▸ **RECORDS FOR PROCESSING**
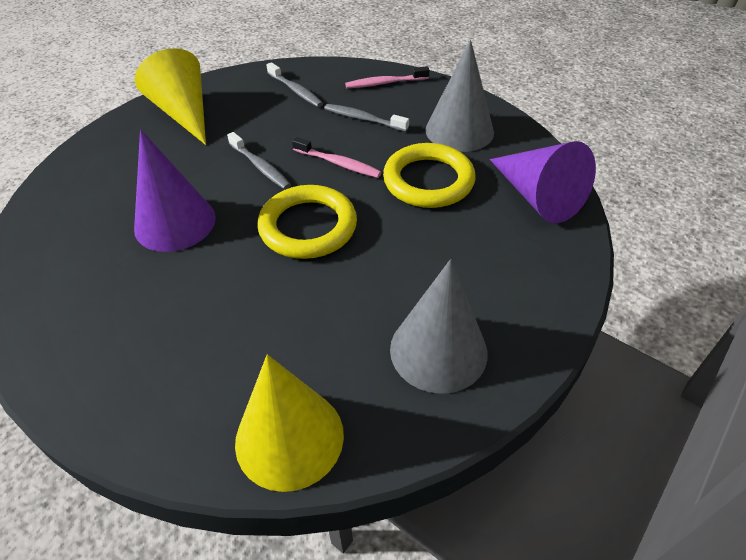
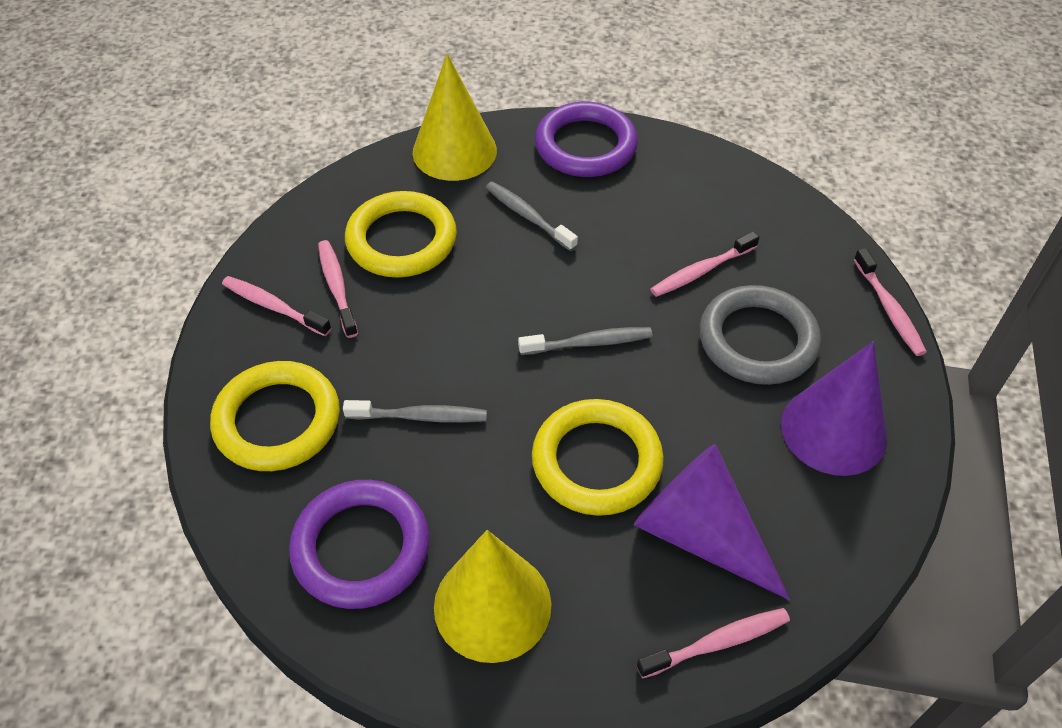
grey cone: 2 -> 0
grey ring: 0 -> 1
pink toothbrush: 2 -> 5
purple ring: 0 -> 2
yellow ring: 2 -> 3

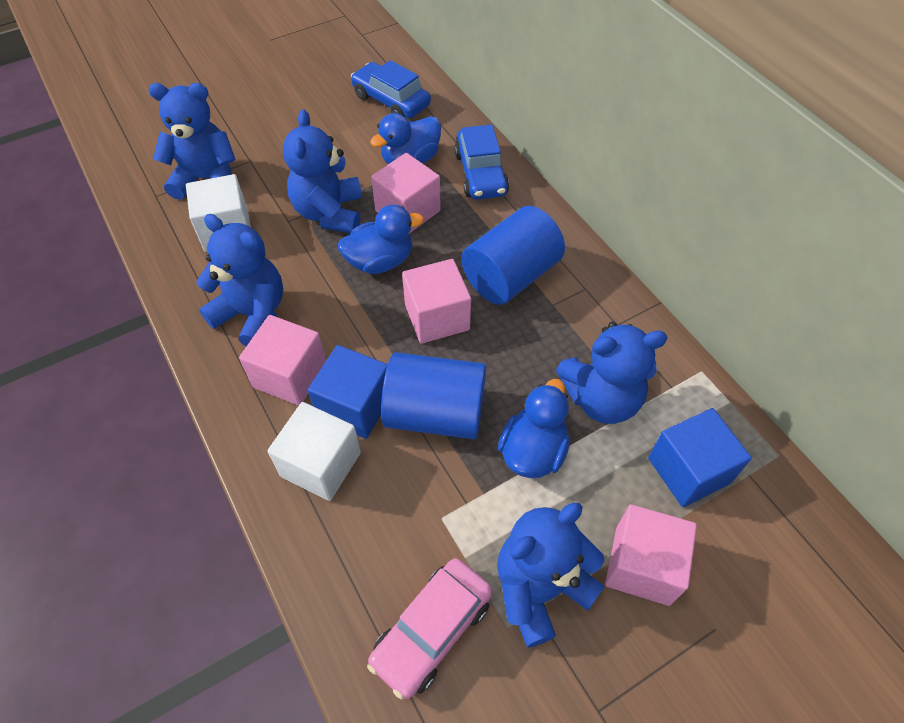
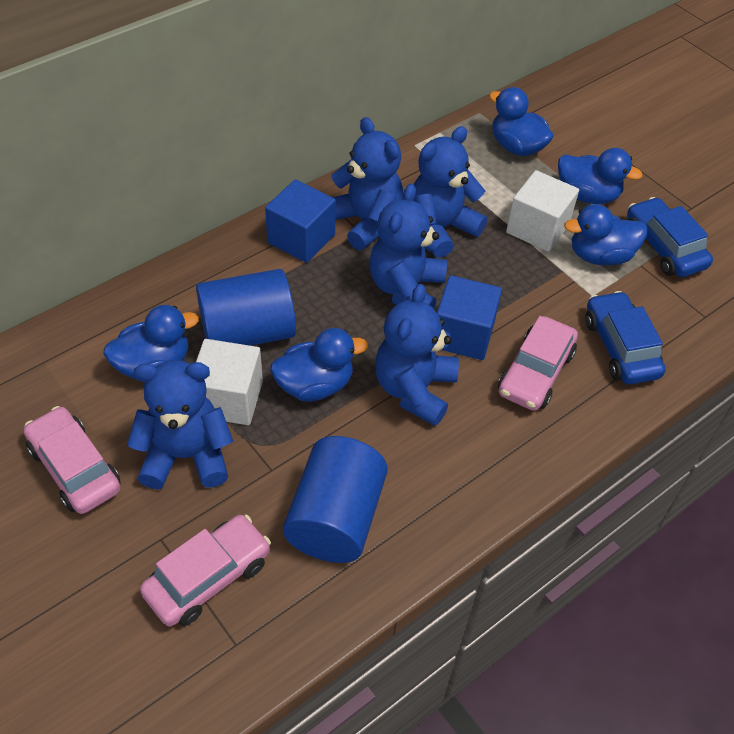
blue duck: 3 -> 5
pink car: 1 -> 3
pink cube: 4 -> 0

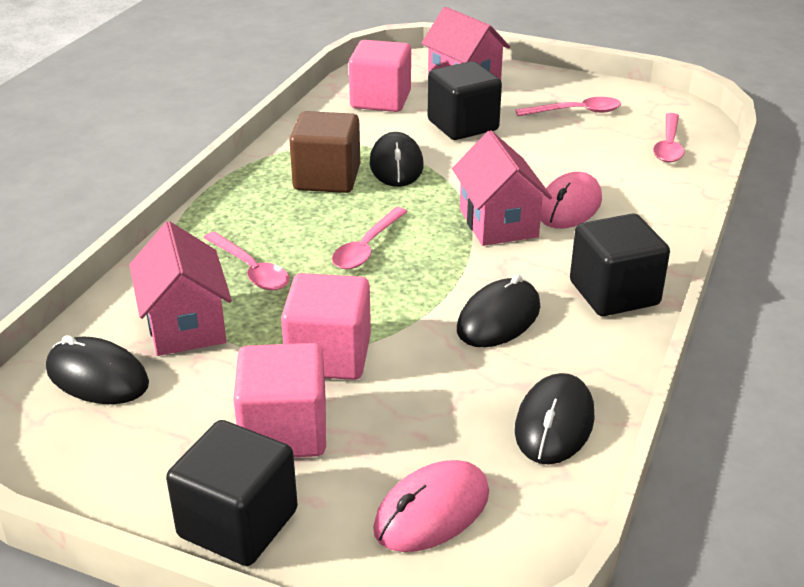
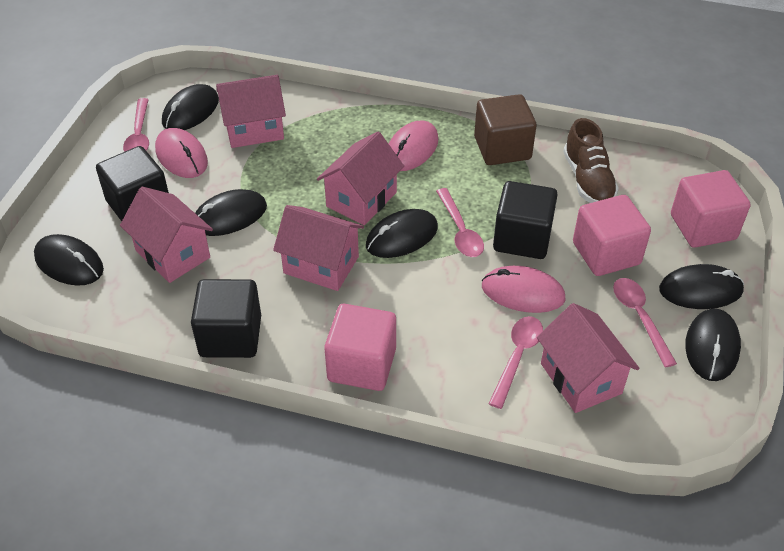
black mouse: 4 -> 6
brown shoe: 0 -> 1
pink house: 3 -> 5
pink mouse: 2 -> 3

▸ **WORK INSTRUCTIONS**
In the answer, the entries should be restated verbatim, with all pictures omitted.

▸ **ANSWER TO THE EXERCISE**
grey cone: 2 -> 0
grey ring: 0 -> 1
pink toothbrush: 2 -> 5
purple ring: 0 -> 2
yellow ring: 2 -> 3

blue duck: 3 -> 5
pink car: 1 -> 3
pink cube: 4 -> 0

black mouse: 4 -> 6
brown shoe: 0 -> 1
pink house: 3 -> 5
pink mouse: 2 -> 3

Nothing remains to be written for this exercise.